_TASK DESCRIPTION:_
Search the material below for the string "button" and copy each line where it appears.

_GIVEN RECORDS:_
BEGIN

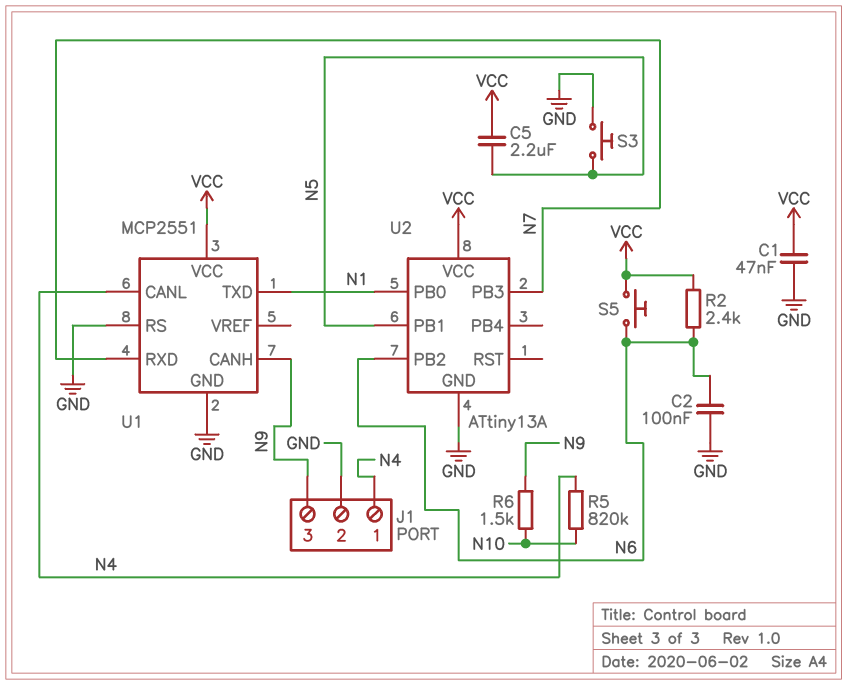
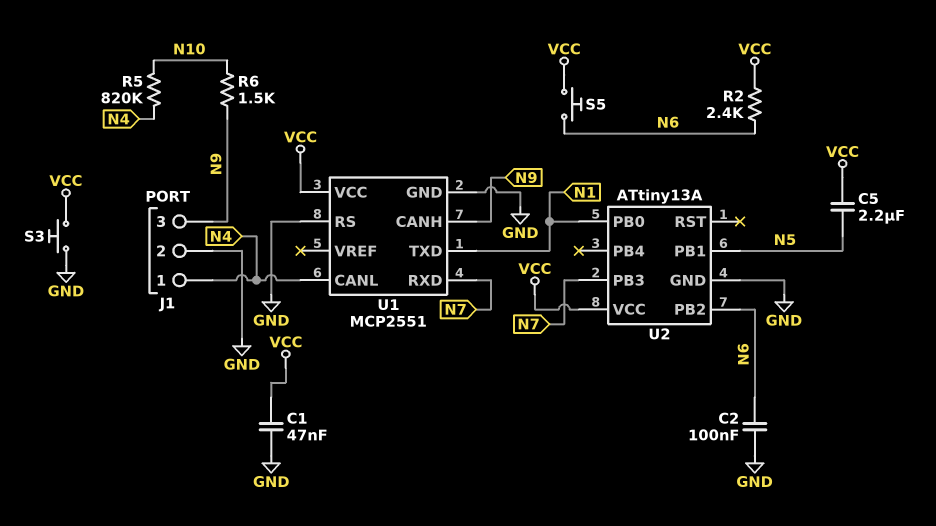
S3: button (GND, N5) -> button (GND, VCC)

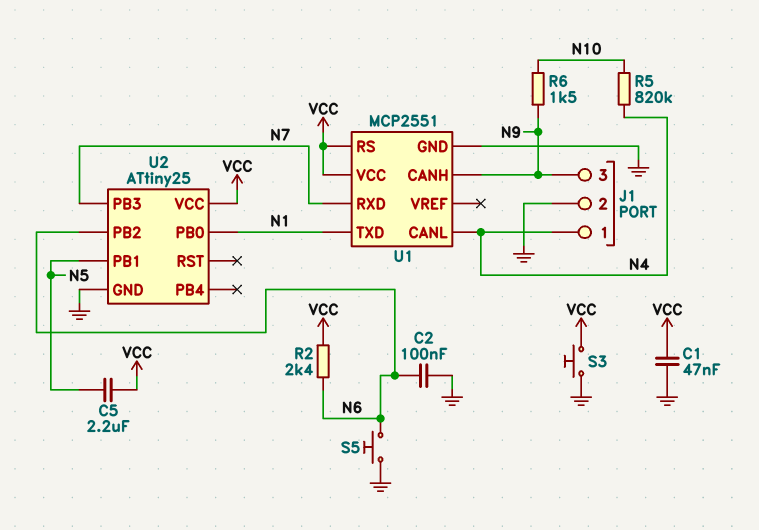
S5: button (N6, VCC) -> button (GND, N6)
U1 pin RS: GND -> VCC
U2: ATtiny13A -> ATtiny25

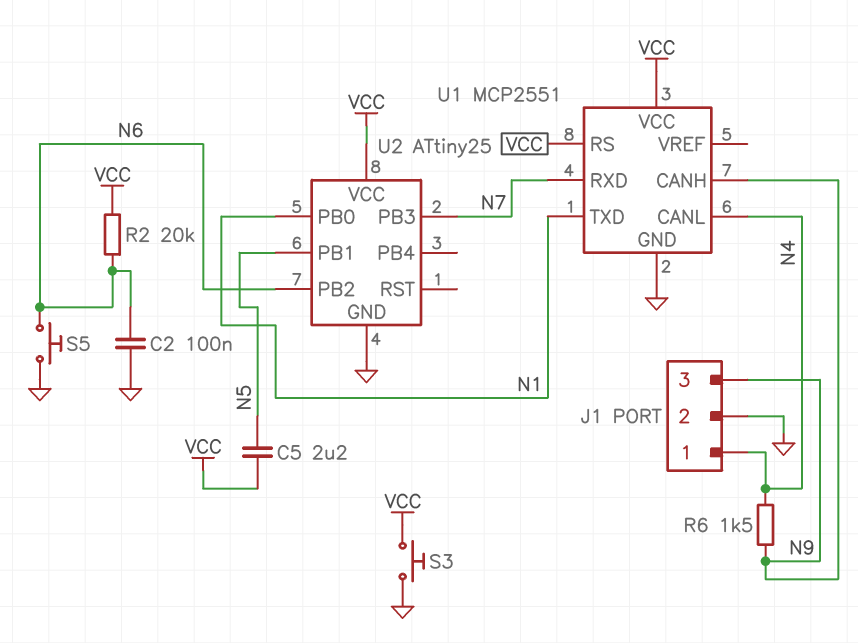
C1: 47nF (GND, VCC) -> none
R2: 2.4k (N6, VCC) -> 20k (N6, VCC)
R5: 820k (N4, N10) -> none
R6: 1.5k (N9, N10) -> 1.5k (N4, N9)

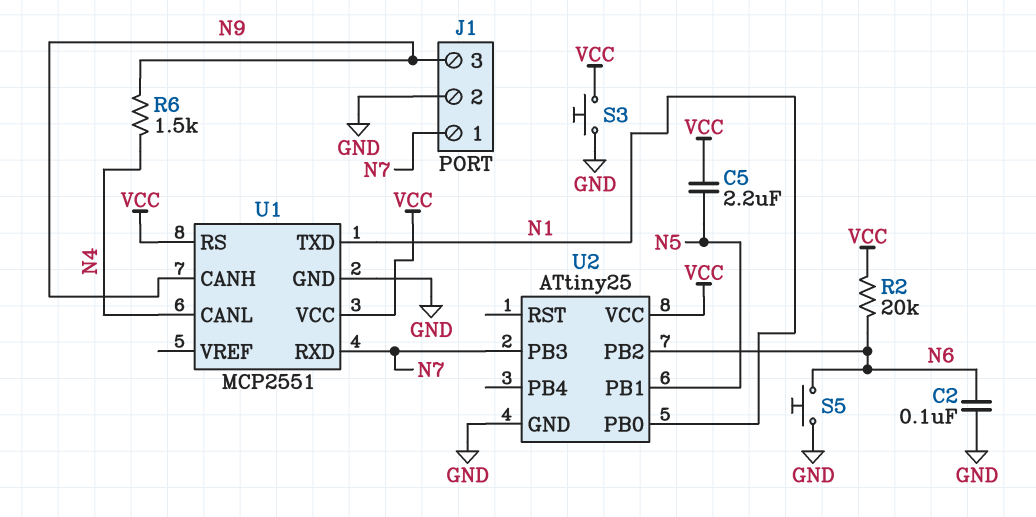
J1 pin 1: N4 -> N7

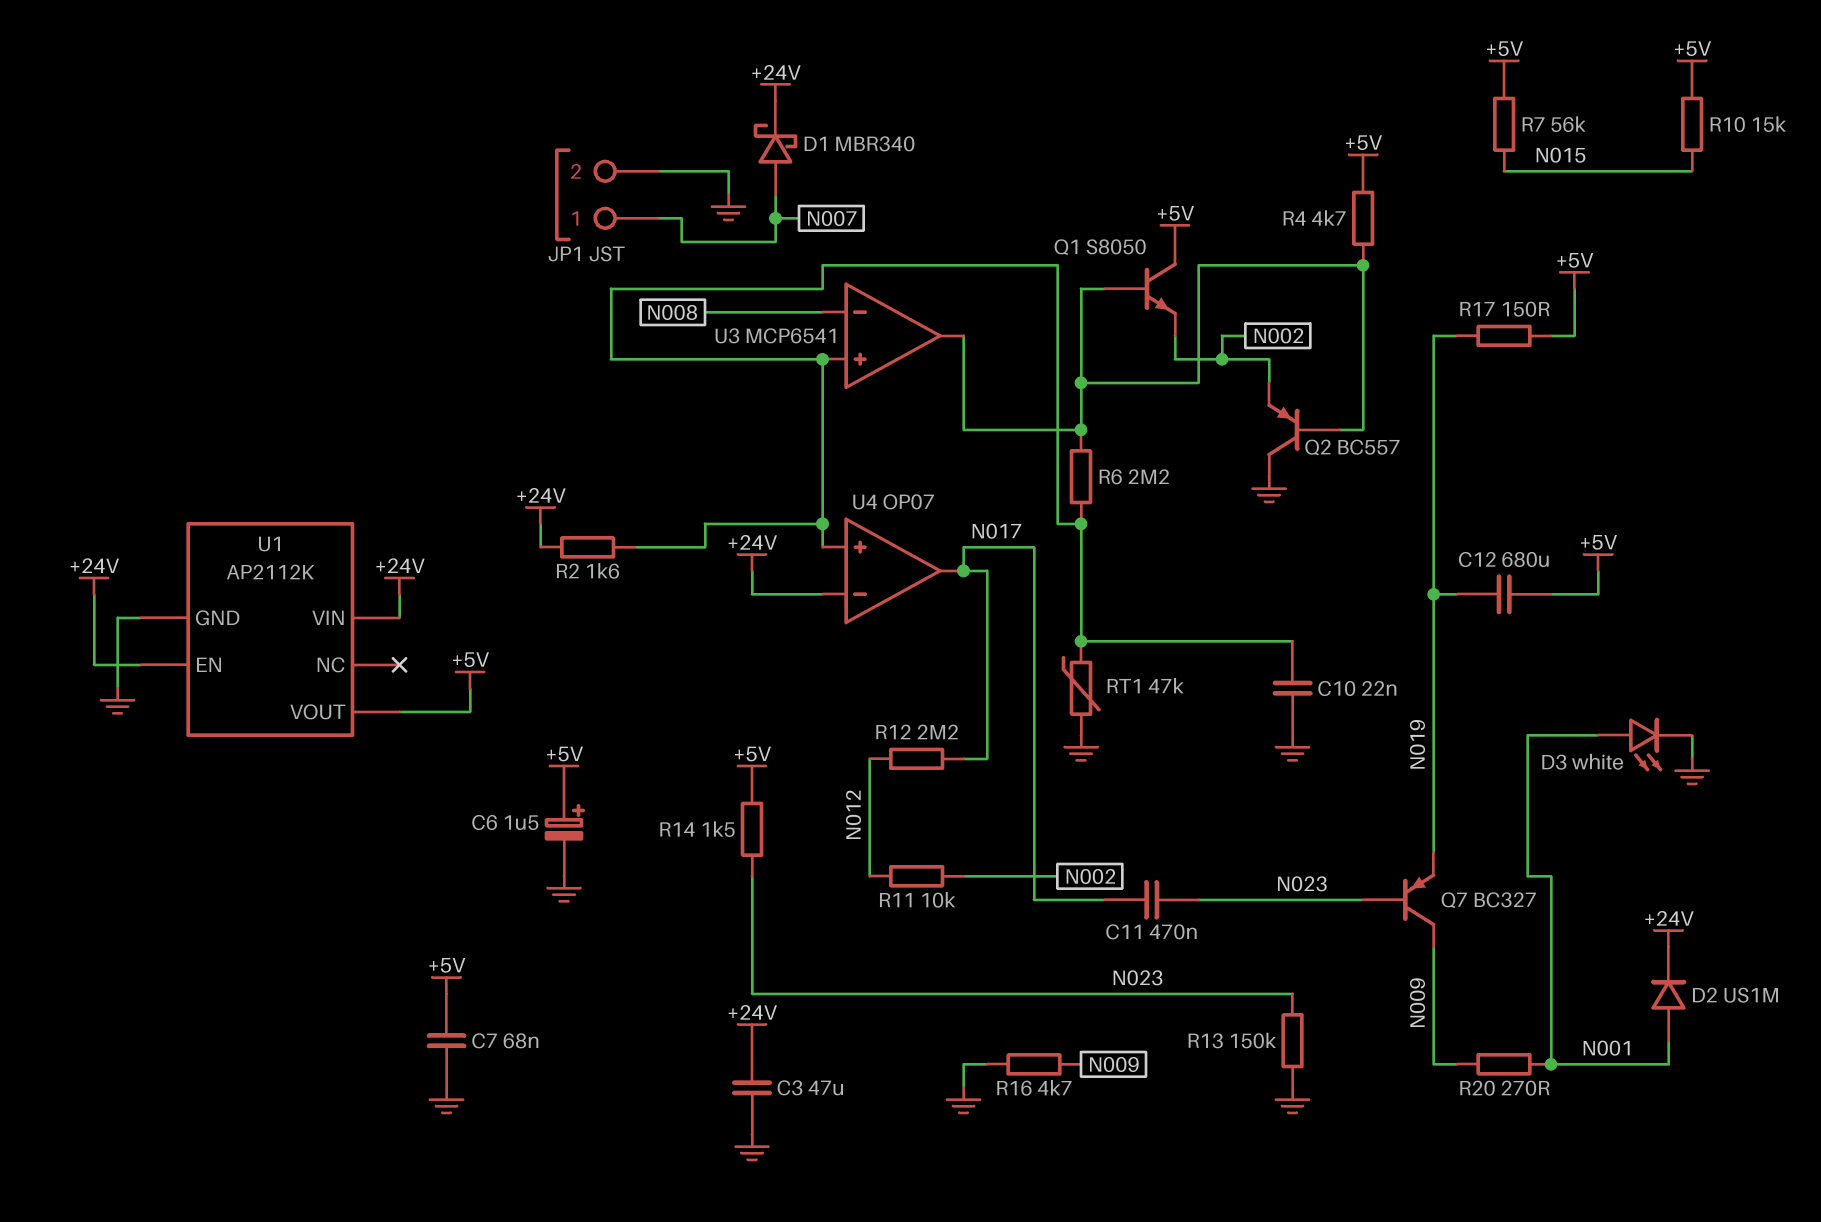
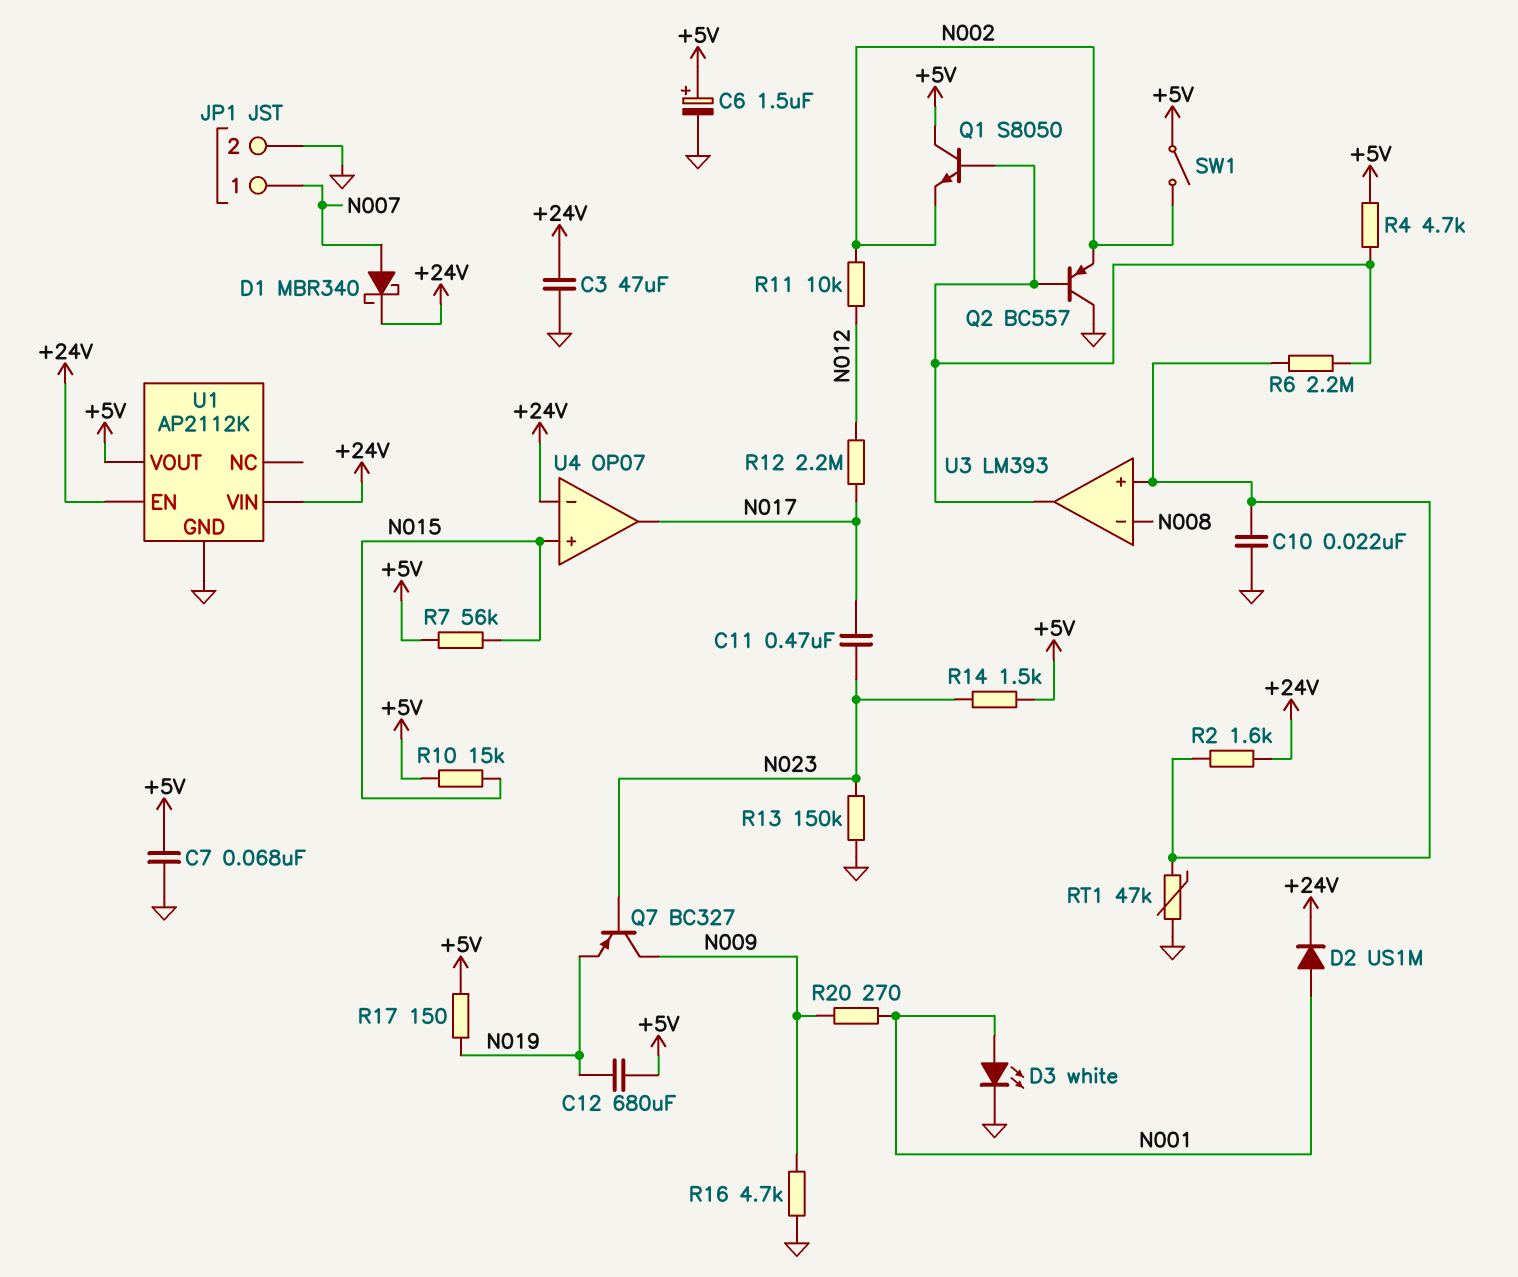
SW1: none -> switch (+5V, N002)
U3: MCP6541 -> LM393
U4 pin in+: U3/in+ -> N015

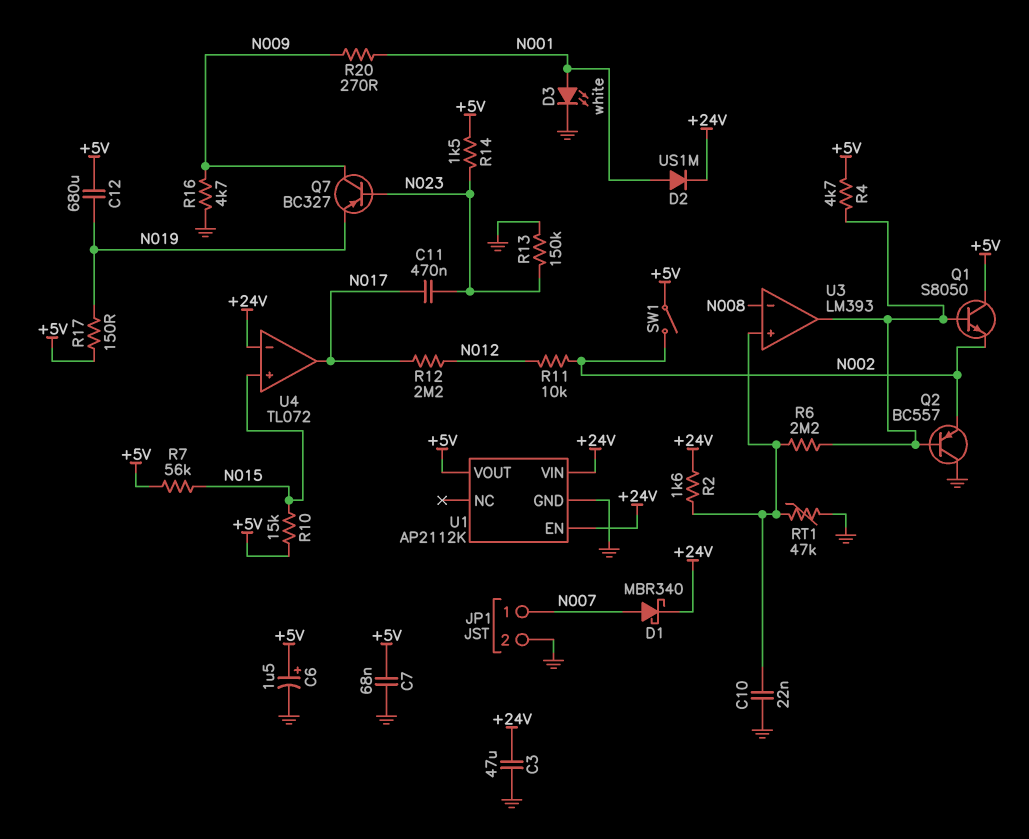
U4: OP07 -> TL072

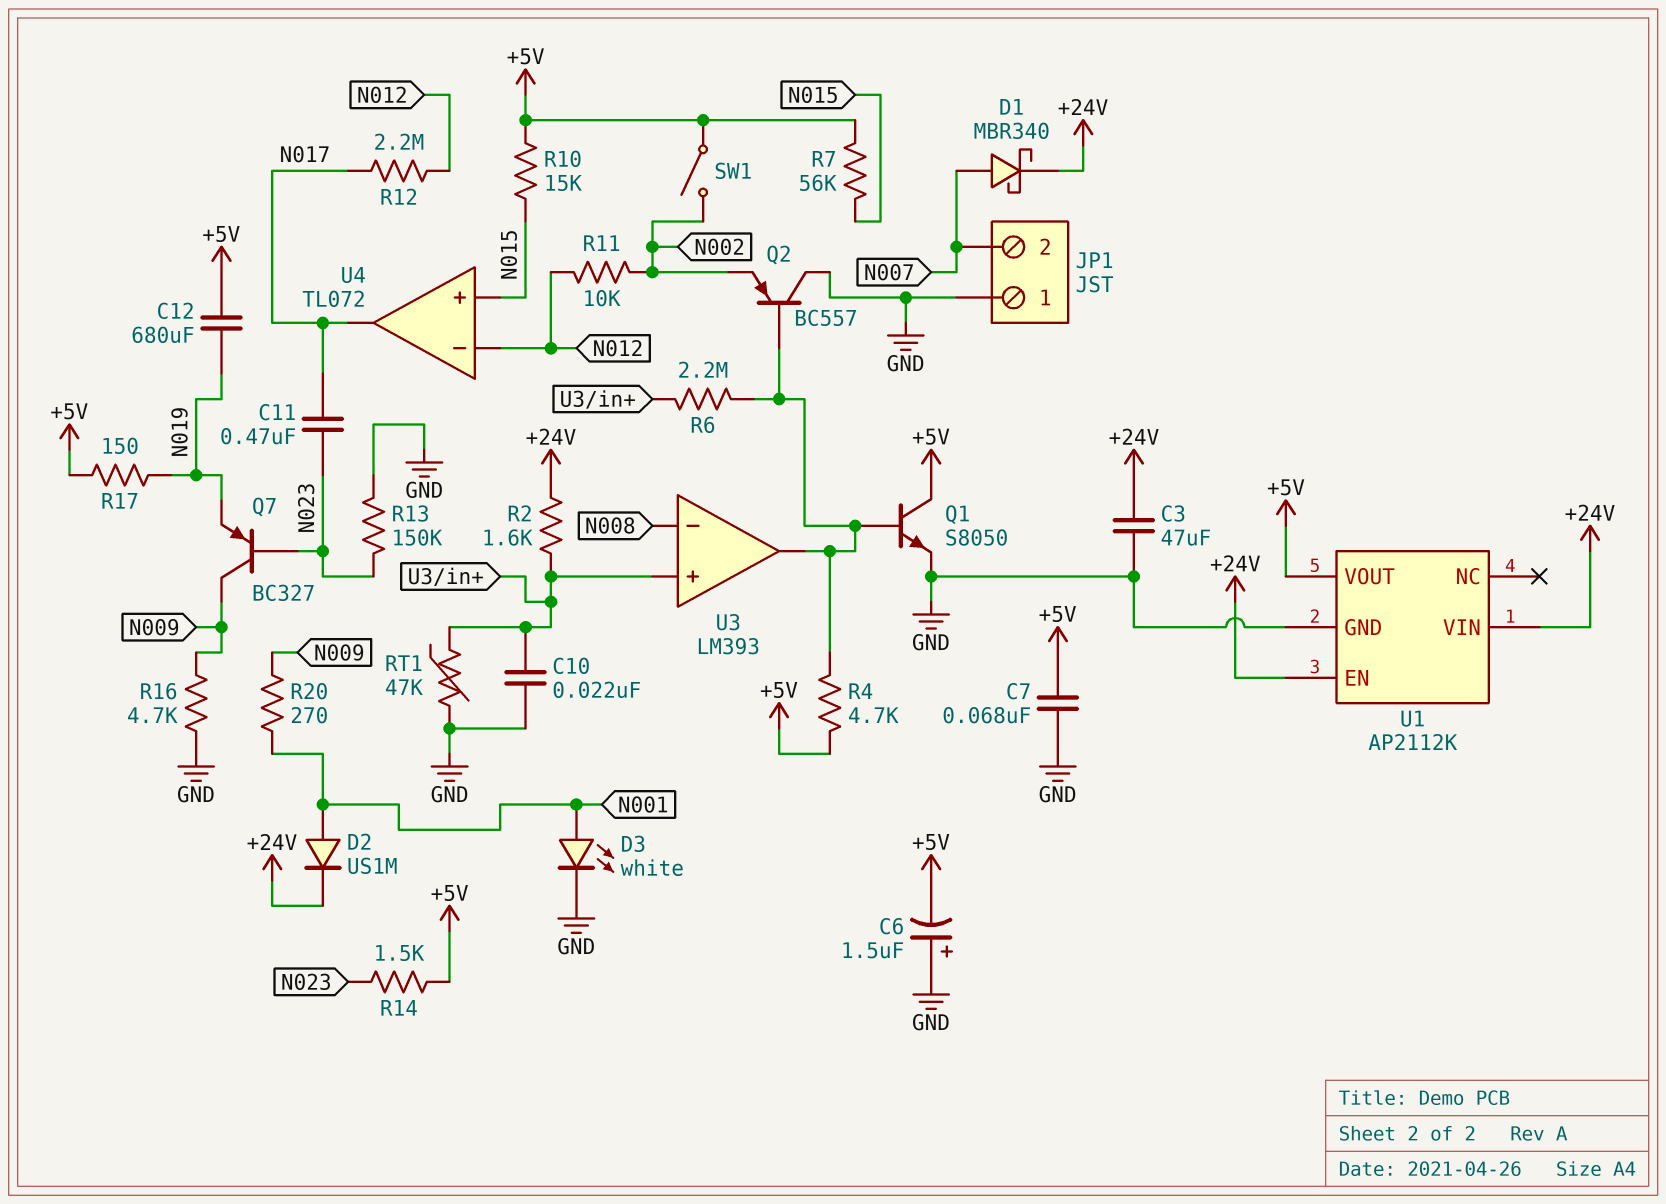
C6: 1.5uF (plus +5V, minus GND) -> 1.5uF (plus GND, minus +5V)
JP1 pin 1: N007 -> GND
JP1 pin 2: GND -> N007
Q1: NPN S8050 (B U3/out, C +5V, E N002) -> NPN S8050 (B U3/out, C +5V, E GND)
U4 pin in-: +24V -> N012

END

_ANSWER TO THIS TASK:_
S3: button (GND, N5) -> button (GND, VCC)
S5: button (N6, VCC) -> button (GND, N6)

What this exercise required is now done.